_Entries shown_

******

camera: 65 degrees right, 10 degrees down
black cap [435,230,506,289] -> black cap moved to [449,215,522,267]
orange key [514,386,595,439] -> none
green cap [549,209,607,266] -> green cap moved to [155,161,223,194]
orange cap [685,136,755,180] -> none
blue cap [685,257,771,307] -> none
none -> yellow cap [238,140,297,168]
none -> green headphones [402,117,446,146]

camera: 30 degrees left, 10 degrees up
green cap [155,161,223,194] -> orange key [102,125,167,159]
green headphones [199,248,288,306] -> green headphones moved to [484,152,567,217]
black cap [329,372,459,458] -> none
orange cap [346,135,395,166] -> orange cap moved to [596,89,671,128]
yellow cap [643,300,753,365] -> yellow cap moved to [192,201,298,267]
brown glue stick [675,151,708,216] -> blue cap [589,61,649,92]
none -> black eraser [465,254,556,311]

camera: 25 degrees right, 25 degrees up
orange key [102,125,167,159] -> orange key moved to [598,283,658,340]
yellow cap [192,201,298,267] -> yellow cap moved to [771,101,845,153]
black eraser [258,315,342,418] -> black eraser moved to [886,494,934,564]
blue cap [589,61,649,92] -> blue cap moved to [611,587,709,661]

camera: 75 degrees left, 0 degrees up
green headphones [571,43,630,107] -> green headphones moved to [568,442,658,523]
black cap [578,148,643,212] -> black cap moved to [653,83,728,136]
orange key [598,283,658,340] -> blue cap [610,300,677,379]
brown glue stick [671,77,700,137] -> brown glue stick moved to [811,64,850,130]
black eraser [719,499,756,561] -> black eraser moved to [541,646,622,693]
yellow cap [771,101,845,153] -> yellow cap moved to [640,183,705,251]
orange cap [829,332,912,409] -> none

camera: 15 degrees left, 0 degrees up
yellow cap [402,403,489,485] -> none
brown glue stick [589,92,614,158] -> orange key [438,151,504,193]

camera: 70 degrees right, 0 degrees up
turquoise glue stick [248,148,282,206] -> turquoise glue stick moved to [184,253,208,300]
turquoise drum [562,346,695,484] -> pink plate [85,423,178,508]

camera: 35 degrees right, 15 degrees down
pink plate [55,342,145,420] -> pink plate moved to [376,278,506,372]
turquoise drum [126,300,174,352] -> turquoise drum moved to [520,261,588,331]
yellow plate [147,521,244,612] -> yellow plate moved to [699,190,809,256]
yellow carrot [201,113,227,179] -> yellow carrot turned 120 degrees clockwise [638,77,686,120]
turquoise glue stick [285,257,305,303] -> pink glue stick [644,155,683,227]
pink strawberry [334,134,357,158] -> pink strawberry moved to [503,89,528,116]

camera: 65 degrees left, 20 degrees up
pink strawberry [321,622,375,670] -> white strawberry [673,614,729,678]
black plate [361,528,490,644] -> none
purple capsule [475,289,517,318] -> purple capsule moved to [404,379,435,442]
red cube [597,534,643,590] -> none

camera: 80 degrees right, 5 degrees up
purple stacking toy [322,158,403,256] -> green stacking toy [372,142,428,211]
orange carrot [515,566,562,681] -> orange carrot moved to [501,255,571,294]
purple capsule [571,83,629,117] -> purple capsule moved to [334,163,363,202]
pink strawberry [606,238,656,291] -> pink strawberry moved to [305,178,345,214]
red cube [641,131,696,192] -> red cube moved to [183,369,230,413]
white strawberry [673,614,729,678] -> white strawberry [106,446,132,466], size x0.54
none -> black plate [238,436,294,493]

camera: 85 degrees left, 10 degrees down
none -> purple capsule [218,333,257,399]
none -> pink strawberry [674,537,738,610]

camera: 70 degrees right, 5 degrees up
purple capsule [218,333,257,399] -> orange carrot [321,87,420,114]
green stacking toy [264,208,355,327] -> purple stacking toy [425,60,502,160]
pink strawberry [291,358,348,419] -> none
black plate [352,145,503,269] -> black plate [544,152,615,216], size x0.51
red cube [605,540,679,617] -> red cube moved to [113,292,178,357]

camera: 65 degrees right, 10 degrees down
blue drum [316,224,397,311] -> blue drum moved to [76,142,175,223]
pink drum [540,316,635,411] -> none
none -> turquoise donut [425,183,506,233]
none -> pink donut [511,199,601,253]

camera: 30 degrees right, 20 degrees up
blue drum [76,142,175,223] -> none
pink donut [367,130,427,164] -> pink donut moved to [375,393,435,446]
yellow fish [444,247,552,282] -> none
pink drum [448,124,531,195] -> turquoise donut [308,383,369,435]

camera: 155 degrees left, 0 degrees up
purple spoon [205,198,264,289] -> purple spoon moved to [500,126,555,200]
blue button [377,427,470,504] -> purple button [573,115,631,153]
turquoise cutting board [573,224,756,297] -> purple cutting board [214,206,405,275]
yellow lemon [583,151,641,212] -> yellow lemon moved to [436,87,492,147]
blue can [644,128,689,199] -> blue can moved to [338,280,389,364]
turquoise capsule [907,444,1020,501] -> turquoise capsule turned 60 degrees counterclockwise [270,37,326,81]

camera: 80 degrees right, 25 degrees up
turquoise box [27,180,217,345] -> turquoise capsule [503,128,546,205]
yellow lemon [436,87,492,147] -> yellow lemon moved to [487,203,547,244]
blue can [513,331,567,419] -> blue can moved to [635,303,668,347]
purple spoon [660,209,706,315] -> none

******

_Work instruction_
Above are the records; from them, give again exactly the lines from the one containing "green cap [549,209,607,266]" to the one containing "yellow cap [402,403,489,485] -> none", both lines included, and nothing more.

_Expected answer_
green cap [549,209,607,266] -> green cap moved to [155,161,223,194]
orange cap [685,136,755,180] -> none
blue cap [685,257,771,307] -> none
none -> yellow cap [238,140,297,168]
none -> green headphones [402,117,446,146]

camera: 30 degrees left, 10 degrees up
green cap [155,161,223,194] -> orange key [102,125,167,159]
green headphones [199,248,288,306] -> green headphones moved to [484,152,567,217]
black cap [329,372,459,458] -> none
orange cap [346,135,395,166] -> orange cap moved to [596,89,671,128]
yellow cap [643,300,753,365] -> yellow cap moved to [192,201,298,267]
brown glue stick [675,151,708,216] -> blue cap [589,61,649,92]
none -> black eraser [465,254,556,311]

camera: 25 degrees right, 25 degrees up
orange key [102,125,167,159] -> orange key moved to [598,283,658,340]
yellow cap [192,201,298,267] -> yellow cap moved to [771,101,845,153]
black eraser [258,315,342,418] -> black eraser moved to [886,494,934,564]
blue cap [589,61,649,92] -> blue cap moved to [611,587,709,661]

camera: 75 degrees left, 0 degrees up
green headphones [571,43,630,107] -> green headphones moved to [568,442,658,523]
black cap [578,148,643,212] -> black cap moved to [653,83,728,136]
orange key [598,283,658,340] -> blue cap [610,300,677,379]
brown glue stick [671,77,700,137] -> brown glue stick moved to [811,64,850,130]
black eraser [719,499,756,561] -> black eraser moved to [541,646,622,693]
yellow cap [771,101,845,153] -> yellow cap moved to [640,183,705,251]
orange cap [829,332,912,409] -> none

camera: 15 degrees left, 0 degrees up
yellow cap [402,403,489,485] -> none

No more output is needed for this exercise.